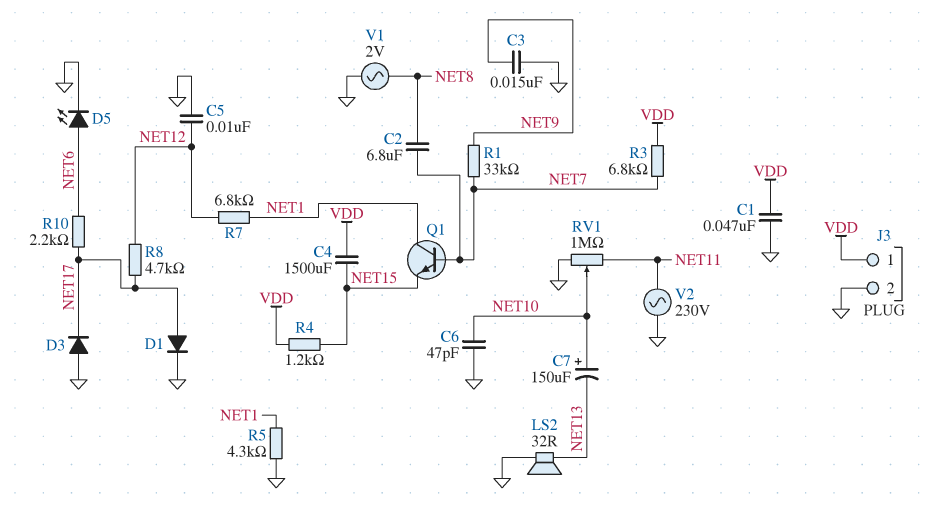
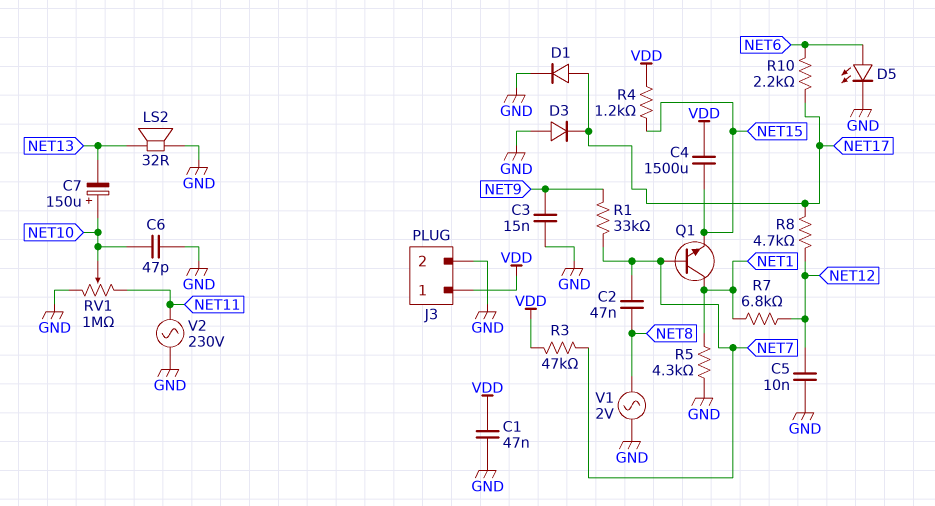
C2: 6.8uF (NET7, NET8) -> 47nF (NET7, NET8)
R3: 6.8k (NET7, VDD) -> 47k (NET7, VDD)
━━━━━━━━━━━━━━━━━━━━
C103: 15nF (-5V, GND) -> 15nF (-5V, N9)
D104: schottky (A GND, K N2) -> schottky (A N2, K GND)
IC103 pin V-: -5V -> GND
━━━━━━━━━━━━━━━━━━━━
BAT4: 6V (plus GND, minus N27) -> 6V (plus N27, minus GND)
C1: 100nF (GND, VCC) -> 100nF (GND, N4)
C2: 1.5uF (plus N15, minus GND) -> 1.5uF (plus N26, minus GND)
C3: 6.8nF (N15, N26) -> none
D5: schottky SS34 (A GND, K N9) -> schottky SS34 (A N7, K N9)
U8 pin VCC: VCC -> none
━━━━━━━━━━━━━━━━━━━━
_Instructions for the task_: Out of the material above, output word for word the line with "C3: 6.8nF (N15, N26) -> none", the line with "U8 pin VCC: VCC -> none", and all lines between them, with nothing else.

_Response_:
C3: 6.8nF (N15, N26) -> none
D5: schottky SS34 (A GND, K N9) -> schottky SS34 (A N7, K N9)
U8 pin VCC: VCC -> none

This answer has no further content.